* WHAT THE EXERCISE ASKS:
All lines from the one with "(571, 330) = (643, 379): pink" onward, through the last line of the records below, are to be retyped word for word.

Excerpts from a dataset
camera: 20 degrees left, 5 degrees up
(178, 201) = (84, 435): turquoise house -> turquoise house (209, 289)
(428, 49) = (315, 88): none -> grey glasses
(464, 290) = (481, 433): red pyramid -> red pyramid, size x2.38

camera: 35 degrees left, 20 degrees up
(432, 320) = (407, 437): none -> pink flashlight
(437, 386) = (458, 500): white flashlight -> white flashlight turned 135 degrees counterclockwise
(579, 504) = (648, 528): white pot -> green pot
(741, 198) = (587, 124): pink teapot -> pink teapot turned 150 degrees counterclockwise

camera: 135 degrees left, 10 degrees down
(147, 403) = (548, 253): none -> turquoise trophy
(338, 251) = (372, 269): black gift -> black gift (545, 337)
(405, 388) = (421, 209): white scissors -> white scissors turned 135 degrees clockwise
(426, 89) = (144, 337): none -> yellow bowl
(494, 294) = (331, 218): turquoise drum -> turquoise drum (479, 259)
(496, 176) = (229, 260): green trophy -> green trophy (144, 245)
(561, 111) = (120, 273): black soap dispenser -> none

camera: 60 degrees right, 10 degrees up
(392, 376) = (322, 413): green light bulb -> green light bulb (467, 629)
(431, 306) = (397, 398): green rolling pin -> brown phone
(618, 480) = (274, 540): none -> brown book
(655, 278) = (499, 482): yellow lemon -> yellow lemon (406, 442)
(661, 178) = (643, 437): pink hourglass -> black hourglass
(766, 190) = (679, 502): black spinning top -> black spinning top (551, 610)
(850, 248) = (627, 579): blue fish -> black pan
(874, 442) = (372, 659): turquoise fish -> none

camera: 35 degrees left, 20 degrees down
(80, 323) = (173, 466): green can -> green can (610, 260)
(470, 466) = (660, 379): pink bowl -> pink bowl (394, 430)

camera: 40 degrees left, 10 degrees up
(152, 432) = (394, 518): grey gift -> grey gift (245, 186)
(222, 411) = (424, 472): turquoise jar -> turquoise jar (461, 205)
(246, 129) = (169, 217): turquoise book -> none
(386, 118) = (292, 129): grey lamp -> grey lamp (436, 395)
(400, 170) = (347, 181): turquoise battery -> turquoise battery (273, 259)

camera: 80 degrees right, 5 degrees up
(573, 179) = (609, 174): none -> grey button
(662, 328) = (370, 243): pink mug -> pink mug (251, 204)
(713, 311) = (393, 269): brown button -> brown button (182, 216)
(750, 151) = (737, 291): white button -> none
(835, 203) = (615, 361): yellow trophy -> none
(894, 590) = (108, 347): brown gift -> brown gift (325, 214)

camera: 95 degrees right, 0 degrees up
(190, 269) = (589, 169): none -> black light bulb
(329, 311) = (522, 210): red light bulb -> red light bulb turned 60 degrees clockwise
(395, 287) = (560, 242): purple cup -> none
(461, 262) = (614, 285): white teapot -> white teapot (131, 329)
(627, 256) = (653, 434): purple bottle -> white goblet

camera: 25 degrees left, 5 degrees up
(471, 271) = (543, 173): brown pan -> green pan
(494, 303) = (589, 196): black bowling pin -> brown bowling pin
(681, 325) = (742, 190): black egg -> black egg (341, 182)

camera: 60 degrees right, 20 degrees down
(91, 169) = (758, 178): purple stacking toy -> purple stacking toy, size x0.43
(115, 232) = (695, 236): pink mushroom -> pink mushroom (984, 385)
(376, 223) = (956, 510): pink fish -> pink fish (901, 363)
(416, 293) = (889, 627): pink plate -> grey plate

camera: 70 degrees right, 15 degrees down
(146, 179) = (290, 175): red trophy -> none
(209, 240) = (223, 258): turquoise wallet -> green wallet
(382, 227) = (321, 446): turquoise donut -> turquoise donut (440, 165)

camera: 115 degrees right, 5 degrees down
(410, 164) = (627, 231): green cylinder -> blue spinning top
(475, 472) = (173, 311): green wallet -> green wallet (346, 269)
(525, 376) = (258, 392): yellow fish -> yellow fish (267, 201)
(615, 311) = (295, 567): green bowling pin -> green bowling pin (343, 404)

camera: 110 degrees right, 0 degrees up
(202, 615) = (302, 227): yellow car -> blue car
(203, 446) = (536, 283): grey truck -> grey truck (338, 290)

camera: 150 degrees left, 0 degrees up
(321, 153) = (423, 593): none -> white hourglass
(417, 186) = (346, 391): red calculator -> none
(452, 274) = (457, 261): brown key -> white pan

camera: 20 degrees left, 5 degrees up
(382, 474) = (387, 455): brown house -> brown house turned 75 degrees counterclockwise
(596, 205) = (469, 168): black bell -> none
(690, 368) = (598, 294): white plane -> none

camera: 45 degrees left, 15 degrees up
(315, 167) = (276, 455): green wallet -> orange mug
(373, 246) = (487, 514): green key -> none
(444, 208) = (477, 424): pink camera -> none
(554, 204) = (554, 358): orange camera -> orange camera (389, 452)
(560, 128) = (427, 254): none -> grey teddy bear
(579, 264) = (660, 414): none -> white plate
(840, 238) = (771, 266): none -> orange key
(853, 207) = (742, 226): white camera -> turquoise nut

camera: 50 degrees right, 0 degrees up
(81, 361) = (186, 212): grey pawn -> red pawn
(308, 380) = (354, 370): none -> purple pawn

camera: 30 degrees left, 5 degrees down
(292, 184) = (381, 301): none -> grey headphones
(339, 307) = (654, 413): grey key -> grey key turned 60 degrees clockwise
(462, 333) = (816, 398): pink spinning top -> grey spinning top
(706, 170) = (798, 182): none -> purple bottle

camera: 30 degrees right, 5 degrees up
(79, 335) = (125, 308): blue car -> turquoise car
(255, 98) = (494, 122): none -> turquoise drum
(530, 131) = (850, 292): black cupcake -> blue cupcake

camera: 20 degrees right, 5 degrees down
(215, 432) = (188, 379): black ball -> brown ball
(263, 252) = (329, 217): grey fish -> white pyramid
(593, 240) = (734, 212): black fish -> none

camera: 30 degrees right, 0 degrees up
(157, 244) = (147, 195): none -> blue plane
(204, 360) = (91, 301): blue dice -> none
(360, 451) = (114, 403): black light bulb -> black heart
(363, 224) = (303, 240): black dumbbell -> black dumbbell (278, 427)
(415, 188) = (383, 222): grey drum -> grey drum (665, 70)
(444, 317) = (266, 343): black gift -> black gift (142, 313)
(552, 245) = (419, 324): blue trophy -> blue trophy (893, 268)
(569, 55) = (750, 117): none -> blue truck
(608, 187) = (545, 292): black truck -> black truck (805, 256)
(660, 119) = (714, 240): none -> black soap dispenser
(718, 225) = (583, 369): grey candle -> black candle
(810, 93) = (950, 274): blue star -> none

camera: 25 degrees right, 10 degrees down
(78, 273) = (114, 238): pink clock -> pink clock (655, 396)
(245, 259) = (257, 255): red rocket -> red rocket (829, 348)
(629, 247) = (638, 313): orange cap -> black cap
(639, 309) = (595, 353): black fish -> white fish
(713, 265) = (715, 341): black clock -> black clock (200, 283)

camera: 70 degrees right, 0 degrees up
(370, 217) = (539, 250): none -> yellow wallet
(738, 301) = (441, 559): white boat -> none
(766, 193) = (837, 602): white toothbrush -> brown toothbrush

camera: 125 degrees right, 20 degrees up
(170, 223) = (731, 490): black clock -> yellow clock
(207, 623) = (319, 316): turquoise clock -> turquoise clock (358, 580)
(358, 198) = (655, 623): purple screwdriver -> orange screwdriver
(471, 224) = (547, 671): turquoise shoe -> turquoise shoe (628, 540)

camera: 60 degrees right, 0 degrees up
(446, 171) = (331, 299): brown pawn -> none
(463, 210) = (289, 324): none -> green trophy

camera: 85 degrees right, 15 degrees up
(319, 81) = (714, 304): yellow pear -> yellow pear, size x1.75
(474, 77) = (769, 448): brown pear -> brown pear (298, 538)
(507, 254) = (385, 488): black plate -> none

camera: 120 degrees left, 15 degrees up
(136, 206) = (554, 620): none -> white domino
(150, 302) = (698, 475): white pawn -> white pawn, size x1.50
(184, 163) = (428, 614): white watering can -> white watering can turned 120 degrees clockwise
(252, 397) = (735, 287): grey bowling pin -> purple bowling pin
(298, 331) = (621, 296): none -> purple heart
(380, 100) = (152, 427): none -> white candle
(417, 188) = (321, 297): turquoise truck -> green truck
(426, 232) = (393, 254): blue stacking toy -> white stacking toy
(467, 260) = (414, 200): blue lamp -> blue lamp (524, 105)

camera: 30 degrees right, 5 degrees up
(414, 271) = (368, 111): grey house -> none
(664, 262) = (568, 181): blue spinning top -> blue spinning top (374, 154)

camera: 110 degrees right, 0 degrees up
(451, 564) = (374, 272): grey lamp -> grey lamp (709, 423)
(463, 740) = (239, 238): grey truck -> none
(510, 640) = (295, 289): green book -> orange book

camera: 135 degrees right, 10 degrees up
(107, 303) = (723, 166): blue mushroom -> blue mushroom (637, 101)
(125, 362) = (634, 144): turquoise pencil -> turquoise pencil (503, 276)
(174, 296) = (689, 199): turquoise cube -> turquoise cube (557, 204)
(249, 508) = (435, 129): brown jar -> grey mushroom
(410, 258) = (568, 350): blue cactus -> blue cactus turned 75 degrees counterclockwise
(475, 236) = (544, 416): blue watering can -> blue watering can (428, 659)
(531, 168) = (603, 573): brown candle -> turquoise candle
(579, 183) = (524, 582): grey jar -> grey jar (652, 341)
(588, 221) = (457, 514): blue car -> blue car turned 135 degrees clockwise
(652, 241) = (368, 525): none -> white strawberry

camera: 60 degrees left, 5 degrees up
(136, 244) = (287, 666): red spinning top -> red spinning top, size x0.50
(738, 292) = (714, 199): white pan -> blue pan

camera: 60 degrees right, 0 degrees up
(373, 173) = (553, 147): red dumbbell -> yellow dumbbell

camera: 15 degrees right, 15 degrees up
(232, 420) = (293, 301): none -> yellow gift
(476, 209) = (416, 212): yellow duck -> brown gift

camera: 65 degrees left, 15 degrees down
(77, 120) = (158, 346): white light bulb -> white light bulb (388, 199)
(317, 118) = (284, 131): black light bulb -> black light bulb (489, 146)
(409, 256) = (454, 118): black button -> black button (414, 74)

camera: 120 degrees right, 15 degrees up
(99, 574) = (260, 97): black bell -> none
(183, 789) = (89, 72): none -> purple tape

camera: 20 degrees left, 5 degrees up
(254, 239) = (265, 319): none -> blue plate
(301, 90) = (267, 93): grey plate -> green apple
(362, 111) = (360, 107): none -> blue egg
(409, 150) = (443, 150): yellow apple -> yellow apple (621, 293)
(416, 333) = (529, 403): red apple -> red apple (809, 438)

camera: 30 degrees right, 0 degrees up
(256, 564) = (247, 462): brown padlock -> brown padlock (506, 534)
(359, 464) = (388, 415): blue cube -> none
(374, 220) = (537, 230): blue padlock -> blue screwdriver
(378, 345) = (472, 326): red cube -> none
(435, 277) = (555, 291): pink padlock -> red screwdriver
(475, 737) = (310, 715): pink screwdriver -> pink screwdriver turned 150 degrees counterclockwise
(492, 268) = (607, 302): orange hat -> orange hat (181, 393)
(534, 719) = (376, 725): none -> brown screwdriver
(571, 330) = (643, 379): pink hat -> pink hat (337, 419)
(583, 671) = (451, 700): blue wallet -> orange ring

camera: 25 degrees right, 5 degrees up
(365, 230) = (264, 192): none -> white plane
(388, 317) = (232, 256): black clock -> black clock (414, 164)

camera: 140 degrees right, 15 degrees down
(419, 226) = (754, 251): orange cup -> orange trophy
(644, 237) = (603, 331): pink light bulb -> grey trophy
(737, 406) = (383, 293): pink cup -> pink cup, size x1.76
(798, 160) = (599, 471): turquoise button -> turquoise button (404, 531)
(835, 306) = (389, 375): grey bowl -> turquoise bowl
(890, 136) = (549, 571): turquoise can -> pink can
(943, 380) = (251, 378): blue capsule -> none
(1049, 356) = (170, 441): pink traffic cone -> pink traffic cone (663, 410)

* SOLUTION:
(571, 330) = (643, 379): pink hat -> pink hat (337, 419)
(583, 671) = (451, 700): blue wallet -> orange ring

camera: 25 degrees right, 5 degrees up
(365, 230) = (264, 192): none -> white plane
(388, 317) = (232, 256): black clock -> black clock (414, 164)

camera: 140 degrees right, 15 degrees down
(419, 226) = (754, 251): orange cup -> orange trophy
(644, 237) = (603, 331): pink light bulb -> grey trophy
(737, 406) = (383, 293): pink cup -> pink cup, size x1.76
(798, 160) = (599, 471): turquoise button -> turquoise button (404, 531)
(835, 306) = (389, 375): grey bowl -> turquoise bowl
(890, 136) = (549, 571): turquoise can -> pink can
(943, 380) = (251, 378): blue capsule -> none
(1049, 356) = (170, 441): pink traffic cone -> pink traffic cone (663, 410)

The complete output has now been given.